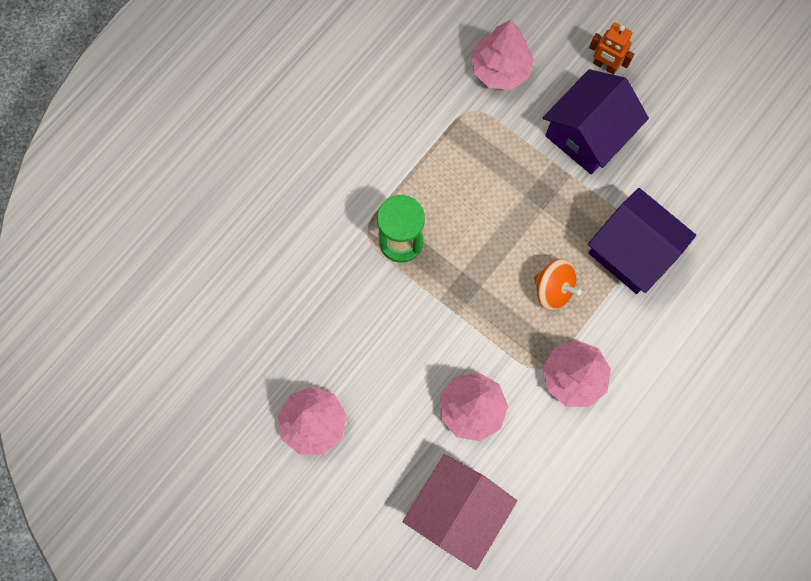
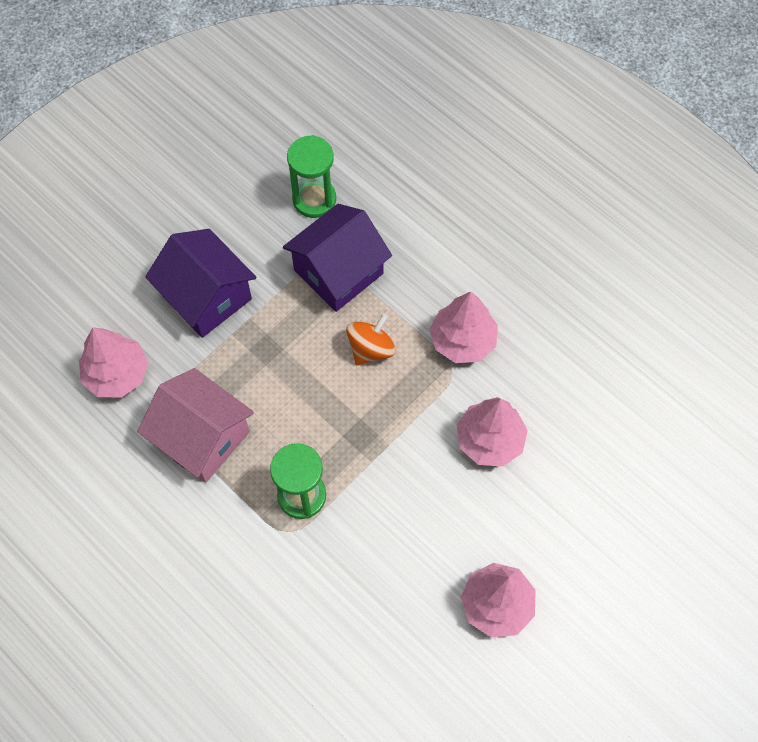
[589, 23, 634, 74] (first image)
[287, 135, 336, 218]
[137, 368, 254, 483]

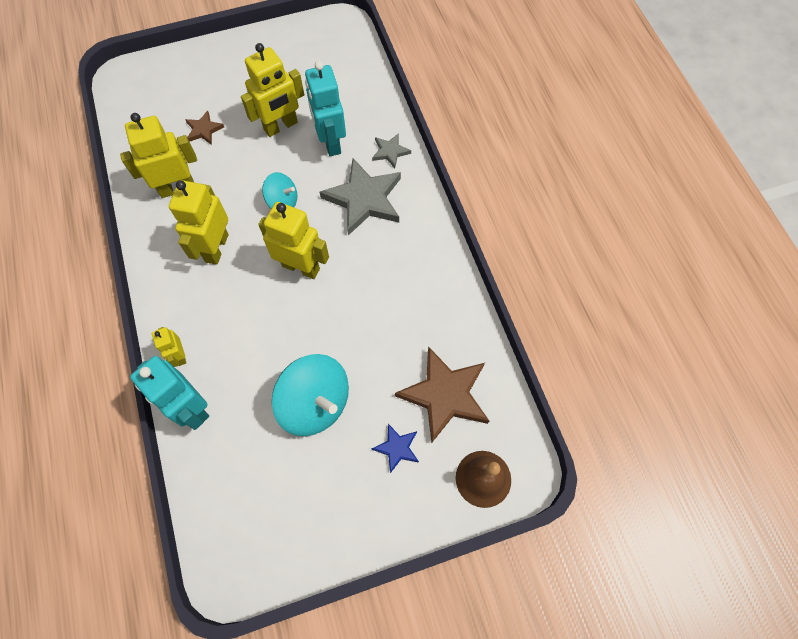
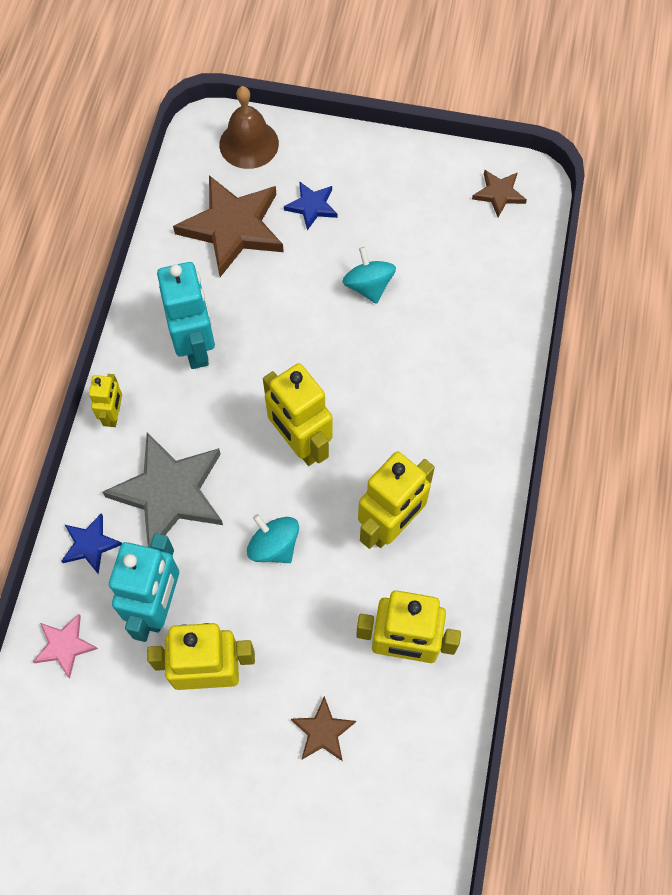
[33, 614, 98, 678]
[472, 170, 527, 217]
[157, 262, 215, 369]
[89, 374, 122, 427]
[61, 513, 122, 574]
[342, 247, 396, 304]

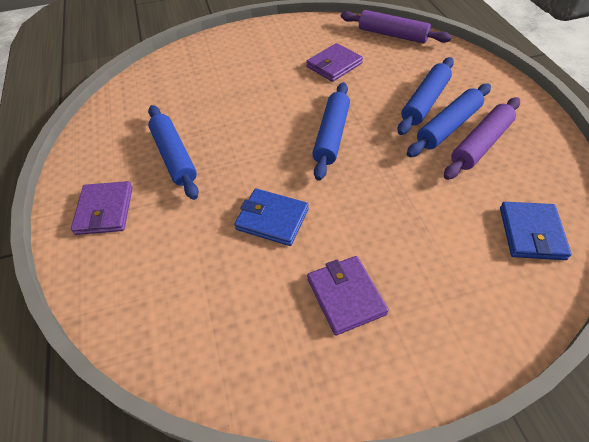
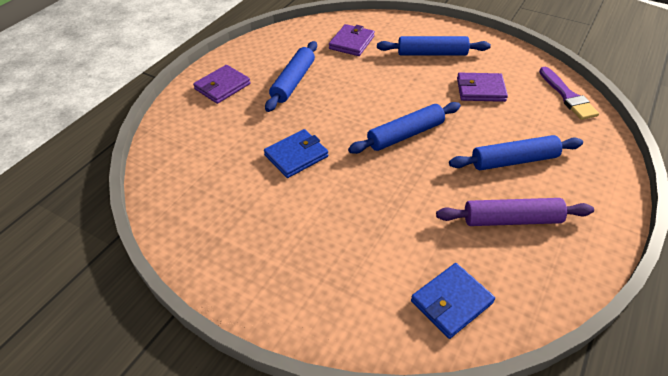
[329, 24, 375, 56]
[377, 36, 491, 56]
[539, 67, 599, 120]
[264, 129, 328, 178]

————

What you will do: Output the records exactly. Drop the images.

Written response:
[589, 23, 634, 74] (first image)
[287, 135, 336, 218]
[137, 368, 254, 483]

[33, 614, 98, 678]
[472, 170, 527, 217]
[157, 262, 215, 369]
[89, 374, 122, 427]
[61, 513, 122, 574]
[342, 247, 396, 304]

[329, 24, 375, 56]
[377, 36, 491, 56]
[539, 67, 599, 120]
[264, 129, 328, 178]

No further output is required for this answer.